■ PROBLEM REQUIREMENTS
The required output is the line with "(483, 218) = (654, 239): none" through the final line of the entries, each one exactly as it stands.

■ Collected data
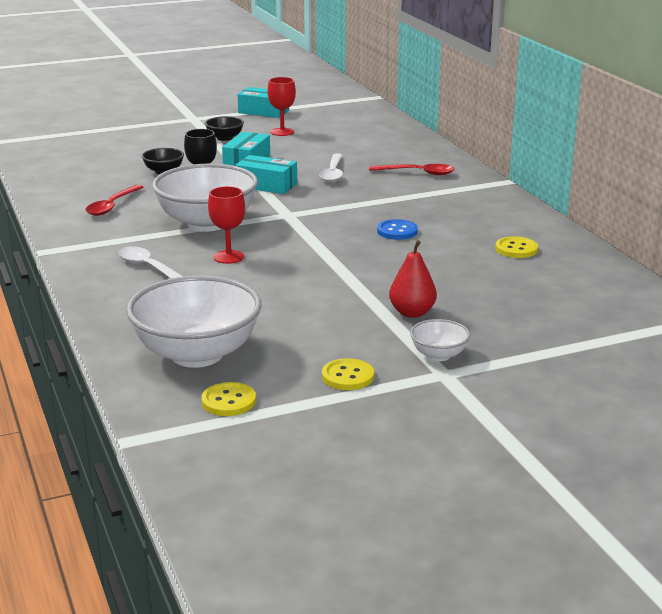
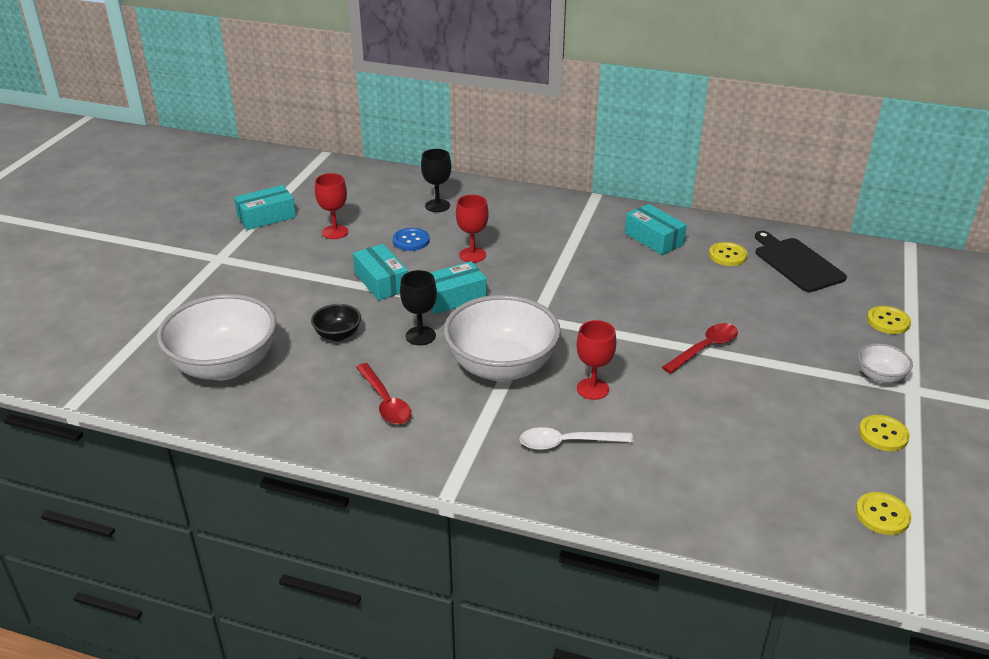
camera: 50 degrees left, 10 degrees up
(197, 354) = (779, 494): white bowl -> white bowl (224, 366)
(225, 138) = (302, 266): black bowl -> none
(333, 173) = (472, 255): white spoon -> red goblet
(377, 144) = (437, 206): none -> black goblet
(397, 231) = (635, 286): blue button -> blue button (411, 241)
(412, 313) = (796, 353): red pear -> none
(418, 173) = (527, 220): red spoon -> red spoon (705, 348)
(483, 218) = (654, 239): none -> turquoise box
(542, 338) = (888, 321): none -> yellow button
(563, 277) = (796, 263): none -> black cutting board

■ SOLUTION TO THE EXERCISE
(483, 218) = (654, 239): none -> turquoise box
(542, 338) = (888, 321): none -> yellow button
(563, 277) = (796, 263): none -> black cutting board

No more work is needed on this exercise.